[Version comparison data]
- Opening Delimiter -
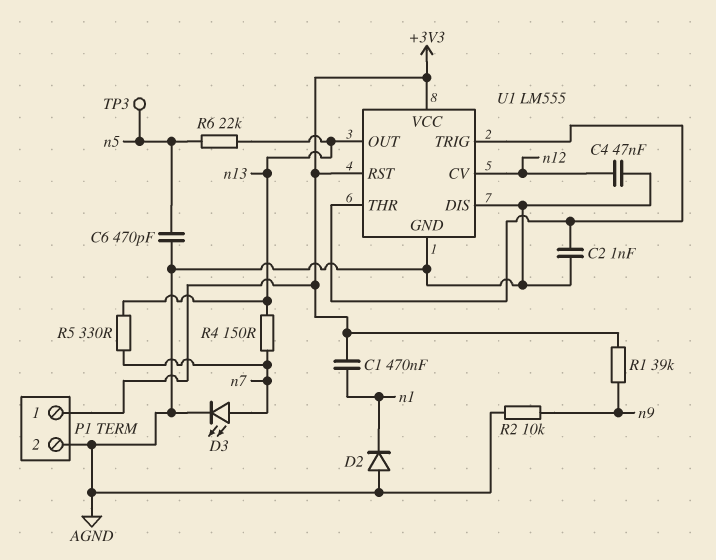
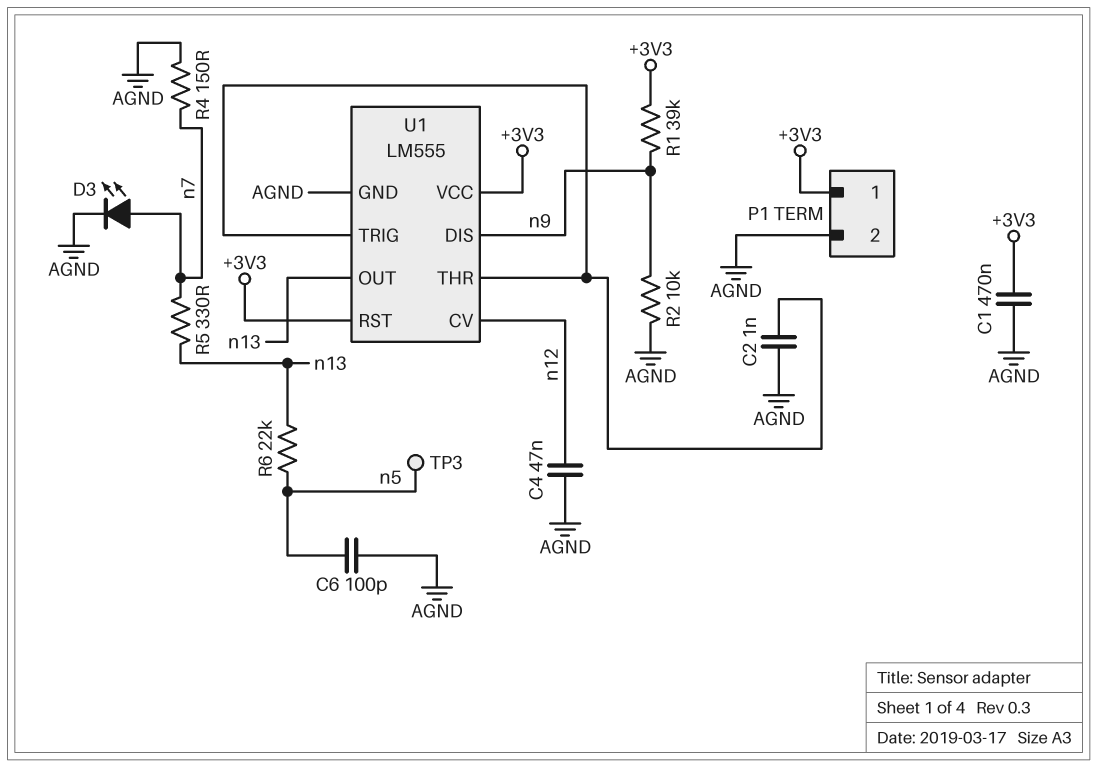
C1: 470nF (+3V3, n1) -> 470nF (+3V3, AGND)
C6: 470pF (AGND, n5) -> 100pF (AGND, n5)
D2: diode (A AGND, K n1) -> none
R4: 150 (n7, n13) -> 150 (AGND, n7)
U1 pin DIS: AGND -> n9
- Closing Delimiter -
● **Problem to solve**
Leave out the pictures, and write out all the remaining data above exactly.

● **Solution**
C1: 470nF (+3V3, n1) -> 470nF (+3V3, AGND)
C6: 470pF (AGND, n5) -> 100pF (AGND, n5)
D2: diode (A AGND, K n1) -> none
R4: 150 (n7, n13) -> 150 (AGND, n7)
U1 pin DIS: AGND -> n9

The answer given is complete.